Data extracted from a collection:

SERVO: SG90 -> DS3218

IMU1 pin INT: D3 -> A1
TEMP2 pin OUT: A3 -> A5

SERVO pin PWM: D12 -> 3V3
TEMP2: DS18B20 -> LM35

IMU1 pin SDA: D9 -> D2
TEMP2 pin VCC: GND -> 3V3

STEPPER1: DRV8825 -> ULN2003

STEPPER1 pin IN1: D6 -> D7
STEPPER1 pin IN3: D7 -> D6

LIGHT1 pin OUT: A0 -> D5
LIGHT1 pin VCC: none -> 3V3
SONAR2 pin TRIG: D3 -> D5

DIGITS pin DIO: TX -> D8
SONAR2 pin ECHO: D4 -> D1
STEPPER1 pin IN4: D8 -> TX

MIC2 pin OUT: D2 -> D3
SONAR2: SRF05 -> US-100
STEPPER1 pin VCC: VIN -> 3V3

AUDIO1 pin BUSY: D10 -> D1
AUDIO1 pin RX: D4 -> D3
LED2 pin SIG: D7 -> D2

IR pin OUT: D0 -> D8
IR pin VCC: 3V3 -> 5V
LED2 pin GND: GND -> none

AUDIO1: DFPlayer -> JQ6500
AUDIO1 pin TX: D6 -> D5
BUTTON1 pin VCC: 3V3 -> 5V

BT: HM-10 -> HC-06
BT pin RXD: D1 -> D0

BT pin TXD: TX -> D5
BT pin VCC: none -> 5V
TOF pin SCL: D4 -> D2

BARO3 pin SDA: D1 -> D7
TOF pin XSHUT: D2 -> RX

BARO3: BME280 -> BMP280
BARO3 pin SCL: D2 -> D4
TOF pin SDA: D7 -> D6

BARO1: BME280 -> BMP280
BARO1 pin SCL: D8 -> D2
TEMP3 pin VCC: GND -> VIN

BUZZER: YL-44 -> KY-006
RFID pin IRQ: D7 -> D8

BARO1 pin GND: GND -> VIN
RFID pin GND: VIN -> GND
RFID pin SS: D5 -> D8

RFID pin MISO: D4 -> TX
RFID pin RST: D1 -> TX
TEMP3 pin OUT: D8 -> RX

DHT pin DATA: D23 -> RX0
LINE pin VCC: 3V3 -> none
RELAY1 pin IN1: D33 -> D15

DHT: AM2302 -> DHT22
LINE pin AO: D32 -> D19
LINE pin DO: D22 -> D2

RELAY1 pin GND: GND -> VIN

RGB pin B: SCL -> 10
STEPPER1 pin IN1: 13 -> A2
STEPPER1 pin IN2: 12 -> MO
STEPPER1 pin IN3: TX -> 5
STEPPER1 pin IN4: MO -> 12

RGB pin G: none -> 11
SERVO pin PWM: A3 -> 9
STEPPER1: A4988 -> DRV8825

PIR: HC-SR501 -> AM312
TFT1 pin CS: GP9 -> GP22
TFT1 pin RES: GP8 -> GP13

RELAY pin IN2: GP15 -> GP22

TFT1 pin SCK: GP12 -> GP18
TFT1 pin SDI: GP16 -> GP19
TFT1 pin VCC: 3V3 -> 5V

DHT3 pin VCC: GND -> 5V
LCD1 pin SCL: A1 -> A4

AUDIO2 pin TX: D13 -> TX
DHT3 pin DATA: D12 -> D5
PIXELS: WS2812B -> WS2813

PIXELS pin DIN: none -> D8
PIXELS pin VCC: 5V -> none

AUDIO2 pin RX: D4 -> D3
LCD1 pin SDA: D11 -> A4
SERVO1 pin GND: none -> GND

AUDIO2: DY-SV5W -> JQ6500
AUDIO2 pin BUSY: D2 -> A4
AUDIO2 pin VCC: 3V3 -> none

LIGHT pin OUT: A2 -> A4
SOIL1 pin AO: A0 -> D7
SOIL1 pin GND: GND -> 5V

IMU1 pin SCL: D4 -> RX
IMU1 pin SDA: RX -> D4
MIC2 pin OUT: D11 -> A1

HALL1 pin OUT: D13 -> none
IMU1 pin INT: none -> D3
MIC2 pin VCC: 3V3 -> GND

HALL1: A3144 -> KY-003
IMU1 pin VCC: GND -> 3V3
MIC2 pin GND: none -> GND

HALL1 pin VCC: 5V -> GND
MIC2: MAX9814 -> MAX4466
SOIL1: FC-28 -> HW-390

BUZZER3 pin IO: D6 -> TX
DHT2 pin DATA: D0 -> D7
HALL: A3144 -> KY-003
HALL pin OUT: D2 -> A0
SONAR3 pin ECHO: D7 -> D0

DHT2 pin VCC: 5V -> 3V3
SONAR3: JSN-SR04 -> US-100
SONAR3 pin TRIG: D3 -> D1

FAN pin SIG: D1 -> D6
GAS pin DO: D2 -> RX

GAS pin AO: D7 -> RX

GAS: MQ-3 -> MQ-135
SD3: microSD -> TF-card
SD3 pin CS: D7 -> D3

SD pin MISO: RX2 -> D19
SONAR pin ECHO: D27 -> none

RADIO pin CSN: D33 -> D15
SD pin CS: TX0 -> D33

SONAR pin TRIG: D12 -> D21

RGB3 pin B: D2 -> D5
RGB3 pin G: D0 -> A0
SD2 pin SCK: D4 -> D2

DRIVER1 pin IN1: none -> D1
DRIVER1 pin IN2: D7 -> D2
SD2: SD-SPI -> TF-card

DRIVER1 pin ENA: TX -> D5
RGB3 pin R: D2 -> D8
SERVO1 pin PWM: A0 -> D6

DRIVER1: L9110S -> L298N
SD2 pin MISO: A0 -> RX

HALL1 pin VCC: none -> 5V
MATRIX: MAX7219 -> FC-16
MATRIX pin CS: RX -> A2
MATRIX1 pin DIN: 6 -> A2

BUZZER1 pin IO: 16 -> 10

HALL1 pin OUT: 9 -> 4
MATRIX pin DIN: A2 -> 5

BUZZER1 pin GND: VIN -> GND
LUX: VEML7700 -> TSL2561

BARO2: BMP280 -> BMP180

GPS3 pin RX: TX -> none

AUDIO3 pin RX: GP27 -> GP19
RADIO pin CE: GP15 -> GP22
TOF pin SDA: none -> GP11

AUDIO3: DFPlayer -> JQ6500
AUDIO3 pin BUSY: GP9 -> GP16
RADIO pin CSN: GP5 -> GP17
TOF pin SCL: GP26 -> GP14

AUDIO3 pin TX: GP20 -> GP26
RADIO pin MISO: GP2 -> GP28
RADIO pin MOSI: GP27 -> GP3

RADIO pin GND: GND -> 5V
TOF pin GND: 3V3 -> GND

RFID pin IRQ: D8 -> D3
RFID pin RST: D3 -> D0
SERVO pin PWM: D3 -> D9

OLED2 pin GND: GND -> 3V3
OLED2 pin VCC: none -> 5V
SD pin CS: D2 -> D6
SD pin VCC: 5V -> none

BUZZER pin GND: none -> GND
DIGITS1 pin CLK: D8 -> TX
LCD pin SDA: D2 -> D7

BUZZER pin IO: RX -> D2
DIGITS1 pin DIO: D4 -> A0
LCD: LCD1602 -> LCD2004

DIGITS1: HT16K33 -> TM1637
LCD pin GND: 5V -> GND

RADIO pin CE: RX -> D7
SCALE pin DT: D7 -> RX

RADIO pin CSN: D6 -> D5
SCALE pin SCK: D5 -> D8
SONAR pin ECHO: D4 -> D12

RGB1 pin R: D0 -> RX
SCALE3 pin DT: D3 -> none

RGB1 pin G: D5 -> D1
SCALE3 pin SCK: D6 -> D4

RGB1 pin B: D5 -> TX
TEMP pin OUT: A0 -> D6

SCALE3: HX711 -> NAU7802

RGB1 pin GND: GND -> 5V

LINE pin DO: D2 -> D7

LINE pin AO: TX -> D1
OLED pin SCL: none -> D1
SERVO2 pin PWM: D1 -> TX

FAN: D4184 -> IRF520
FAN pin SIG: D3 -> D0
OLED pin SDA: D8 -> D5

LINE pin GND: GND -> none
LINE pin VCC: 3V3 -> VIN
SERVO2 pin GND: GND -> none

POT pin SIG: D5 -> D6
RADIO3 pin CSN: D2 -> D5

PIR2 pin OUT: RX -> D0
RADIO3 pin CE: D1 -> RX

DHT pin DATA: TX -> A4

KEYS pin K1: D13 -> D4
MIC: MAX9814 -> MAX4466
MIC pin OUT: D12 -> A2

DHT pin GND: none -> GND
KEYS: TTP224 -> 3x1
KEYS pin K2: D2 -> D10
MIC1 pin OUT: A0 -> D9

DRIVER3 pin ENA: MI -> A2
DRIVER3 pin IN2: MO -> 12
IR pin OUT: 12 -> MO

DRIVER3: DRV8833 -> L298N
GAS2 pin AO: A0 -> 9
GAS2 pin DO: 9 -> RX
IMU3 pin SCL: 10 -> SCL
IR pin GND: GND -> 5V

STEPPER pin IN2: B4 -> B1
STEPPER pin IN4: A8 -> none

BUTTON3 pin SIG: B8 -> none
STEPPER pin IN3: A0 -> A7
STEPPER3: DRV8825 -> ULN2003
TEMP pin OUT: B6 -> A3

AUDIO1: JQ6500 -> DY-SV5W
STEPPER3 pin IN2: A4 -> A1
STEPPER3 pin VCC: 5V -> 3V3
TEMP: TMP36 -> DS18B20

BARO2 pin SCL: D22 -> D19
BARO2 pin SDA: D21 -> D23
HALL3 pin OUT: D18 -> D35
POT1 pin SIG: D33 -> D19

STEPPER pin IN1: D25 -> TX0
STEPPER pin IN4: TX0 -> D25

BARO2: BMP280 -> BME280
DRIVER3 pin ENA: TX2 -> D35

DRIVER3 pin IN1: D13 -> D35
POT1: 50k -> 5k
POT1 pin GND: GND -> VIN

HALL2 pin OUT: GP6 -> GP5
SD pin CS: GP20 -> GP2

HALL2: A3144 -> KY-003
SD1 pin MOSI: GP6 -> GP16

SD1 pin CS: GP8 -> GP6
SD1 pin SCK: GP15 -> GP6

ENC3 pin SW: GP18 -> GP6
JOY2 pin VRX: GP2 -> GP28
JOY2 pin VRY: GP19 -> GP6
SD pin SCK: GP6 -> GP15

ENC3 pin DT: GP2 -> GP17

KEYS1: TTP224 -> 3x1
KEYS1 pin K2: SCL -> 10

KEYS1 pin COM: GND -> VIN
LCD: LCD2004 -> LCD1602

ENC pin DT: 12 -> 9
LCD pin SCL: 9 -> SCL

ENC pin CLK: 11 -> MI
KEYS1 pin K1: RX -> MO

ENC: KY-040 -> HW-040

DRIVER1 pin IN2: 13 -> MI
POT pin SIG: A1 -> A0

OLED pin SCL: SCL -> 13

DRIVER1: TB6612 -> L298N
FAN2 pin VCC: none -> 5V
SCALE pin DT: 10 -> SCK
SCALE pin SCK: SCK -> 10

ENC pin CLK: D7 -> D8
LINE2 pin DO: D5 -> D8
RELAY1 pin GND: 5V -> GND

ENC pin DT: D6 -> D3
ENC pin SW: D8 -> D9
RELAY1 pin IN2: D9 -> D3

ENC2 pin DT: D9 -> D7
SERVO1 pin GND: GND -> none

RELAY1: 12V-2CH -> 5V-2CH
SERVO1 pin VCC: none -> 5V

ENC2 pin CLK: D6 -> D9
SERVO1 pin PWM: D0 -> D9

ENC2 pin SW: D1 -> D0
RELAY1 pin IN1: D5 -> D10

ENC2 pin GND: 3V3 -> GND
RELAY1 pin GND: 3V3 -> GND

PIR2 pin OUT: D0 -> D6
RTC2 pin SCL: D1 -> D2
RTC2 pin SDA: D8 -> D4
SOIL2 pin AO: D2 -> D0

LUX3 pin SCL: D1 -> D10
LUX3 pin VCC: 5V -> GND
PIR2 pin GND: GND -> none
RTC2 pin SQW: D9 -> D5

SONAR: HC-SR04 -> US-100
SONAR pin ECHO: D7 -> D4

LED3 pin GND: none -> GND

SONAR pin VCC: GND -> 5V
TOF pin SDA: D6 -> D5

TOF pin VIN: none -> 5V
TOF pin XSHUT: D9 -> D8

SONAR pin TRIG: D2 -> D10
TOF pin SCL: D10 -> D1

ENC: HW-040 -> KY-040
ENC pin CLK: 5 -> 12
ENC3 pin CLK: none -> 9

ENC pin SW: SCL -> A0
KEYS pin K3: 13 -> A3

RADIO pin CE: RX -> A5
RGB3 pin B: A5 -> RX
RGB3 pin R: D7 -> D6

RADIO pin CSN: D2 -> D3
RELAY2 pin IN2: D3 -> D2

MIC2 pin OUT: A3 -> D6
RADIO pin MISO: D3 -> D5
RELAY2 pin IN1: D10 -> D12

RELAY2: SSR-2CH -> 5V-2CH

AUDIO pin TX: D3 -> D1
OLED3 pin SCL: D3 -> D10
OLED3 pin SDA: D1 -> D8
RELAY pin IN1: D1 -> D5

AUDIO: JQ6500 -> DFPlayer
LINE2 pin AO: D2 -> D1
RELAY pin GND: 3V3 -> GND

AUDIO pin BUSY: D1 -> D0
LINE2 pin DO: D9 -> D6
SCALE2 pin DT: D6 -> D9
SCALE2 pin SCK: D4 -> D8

WHAT IS REQUIRED: Show the lines above with "DFPlayer".

WORKED SOLUTION:
AUDIO1: DFPlayer -> JQ6500
AUDIO3: DFPlayer -> JQ6500
AUDIO: JQ6500 -> DFPlayer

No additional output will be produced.